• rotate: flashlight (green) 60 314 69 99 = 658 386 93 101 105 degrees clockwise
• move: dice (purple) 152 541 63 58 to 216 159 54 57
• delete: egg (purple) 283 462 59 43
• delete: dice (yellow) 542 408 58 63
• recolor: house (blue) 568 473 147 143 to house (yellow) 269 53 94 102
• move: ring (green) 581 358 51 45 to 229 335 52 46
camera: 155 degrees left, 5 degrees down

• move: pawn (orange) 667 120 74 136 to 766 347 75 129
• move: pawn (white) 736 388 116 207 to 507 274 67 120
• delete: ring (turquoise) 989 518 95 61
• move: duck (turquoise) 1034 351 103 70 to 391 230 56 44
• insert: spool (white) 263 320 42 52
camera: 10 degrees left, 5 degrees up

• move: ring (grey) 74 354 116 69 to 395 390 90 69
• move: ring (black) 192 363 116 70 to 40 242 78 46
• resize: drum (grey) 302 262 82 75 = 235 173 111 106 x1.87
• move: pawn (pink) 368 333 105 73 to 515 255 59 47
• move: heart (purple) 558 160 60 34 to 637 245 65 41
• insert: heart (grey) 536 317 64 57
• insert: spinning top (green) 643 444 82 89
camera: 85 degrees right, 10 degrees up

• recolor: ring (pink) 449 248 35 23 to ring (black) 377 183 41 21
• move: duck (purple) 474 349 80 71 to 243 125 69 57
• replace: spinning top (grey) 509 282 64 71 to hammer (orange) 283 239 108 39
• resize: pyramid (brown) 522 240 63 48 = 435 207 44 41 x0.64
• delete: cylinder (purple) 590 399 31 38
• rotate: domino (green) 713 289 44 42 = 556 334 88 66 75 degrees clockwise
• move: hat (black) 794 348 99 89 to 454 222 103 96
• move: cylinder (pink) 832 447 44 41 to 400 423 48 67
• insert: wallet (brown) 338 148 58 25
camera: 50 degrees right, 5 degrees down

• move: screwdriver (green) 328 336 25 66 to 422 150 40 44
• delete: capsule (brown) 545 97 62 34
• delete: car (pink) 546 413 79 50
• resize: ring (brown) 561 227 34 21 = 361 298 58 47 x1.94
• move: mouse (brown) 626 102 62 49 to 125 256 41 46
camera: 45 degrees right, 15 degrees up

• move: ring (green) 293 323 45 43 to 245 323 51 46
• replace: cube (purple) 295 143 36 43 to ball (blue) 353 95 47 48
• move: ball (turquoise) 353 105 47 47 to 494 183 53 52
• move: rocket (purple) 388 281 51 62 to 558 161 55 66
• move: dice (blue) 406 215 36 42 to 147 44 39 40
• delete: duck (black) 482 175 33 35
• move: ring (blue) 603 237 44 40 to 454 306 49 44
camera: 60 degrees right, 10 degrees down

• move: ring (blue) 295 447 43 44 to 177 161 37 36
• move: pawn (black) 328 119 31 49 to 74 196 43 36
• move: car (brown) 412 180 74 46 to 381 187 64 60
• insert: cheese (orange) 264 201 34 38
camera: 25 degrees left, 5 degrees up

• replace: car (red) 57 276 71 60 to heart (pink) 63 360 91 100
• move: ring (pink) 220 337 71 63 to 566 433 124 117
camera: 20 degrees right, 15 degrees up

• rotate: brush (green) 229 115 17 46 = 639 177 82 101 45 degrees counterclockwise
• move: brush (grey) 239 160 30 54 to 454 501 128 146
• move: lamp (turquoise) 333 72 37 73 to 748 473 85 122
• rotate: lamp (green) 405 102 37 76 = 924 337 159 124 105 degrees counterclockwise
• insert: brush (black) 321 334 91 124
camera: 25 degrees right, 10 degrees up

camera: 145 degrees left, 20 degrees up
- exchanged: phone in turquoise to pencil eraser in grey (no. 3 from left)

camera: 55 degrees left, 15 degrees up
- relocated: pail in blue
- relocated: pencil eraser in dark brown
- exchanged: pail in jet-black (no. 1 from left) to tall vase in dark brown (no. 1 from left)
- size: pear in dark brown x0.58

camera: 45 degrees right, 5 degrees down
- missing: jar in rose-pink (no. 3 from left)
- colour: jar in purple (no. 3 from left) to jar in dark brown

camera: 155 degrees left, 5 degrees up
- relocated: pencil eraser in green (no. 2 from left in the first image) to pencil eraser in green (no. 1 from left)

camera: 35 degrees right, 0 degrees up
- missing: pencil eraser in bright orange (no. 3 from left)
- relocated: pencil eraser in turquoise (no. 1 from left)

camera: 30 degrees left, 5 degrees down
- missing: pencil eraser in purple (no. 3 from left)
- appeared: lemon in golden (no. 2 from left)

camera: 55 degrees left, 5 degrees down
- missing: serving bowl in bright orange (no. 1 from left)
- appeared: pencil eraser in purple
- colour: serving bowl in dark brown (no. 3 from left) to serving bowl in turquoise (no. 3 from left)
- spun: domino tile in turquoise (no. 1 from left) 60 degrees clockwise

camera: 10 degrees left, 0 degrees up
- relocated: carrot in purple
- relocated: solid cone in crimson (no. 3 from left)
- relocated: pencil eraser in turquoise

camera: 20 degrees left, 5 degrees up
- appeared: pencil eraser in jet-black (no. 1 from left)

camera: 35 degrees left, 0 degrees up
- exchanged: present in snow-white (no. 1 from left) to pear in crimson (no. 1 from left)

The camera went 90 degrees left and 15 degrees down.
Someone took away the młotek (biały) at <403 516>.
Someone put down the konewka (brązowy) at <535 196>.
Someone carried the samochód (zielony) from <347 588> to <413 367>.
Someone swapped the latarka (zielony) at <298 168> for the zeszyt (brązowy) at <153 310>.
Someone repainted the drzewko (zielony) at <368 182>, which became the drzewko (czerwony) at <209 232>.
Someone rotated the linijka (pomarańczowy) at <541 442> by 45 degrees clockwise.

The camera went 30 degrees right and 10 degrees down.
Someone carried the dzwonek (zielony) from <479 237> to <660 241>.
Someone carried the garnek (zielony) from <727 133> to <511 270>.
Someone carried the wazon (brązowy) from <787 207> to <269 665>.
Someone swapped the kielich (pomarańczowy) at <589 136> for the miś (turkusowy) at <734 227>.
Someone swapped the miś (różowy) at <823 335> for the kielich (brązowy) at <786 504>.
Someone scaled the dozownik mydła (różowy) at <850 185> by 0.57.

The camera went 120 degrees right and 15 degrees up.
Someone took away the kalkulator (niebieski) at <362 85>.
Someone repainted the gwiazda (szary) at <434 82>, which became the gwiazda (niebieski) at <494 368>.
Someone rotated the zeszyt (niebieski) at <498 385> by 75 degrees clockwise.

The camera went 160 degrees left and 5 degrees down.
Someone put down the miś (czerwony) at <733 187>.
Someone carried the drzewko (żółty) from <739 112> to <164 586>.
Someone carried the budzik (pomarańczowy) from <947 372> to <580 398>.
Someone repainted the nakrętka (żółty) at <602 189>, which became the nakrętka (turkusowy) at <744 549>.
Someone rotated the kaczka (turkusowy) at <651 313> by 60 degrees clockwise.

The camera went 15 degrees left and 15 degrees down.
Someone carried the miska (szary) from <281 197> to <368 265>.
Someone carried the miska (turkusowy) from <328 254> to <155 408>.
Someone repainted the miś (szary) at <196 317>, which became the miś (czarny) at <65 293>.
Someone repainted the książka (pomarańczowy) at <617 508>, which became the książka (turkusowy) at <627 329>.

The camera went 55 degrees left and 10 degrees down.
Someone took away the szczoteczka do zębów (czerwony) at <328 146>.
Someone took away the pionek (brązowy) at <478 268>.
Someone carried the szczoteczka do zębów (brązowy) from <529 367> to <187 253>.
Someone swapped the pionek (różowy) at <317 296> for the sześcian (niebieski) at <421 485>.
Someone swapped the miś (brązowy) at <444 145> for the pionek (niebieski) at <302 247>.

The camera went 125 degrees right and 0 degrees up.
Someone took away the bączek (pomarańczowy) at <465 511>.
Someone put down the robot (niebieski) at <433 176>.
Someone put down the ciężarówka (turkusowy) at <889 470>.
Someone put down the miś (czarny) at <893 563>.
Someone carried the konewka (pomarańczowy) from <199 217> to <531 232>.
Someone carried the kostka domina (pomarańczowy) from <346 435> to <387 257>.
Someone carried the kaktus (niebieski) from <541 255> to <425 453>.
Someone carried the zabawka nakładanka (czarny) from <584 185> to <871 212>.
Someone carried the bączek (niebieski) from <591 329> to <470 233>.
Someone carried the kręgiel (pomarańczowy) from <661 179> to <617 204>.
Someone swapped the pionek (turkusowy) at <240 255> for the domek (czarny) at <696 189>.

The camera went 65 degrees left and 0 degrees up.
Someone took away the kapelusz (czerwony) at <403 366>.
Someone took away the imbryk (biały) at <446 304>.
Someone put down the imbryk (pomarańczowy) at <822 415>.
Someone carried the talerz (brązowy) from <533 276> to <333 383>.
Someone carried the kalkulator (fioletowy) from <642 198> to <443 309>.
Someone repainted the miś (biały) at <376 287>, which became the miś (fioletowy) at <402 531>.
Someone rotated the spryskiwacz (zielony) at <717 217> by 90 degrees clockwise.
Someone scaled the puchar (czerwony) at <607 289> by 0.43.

================================

**EXERCISE DESCRIPTION:**
Only the lines from the top of the data through the line that contains "229 335 52 46" should be quoted, exactly as they stand.

**EXERCISE OUTPUT:**
• rotate: flashlight (green) 60 314 69 99 = 658 386 93 101 105 degrees clockwise
• move: dice (purple) 152 541 63 58 to 216 159 54 57
• delete: egg (purple) 283 462 59 43
• delete: dice (yellow) 542 408 58 63
• recolor: house (blue) 568 473 147 143 to house (yellow) 269 53 94 102
• move: ring (green) 581 358 51 45 to 229 335 52 46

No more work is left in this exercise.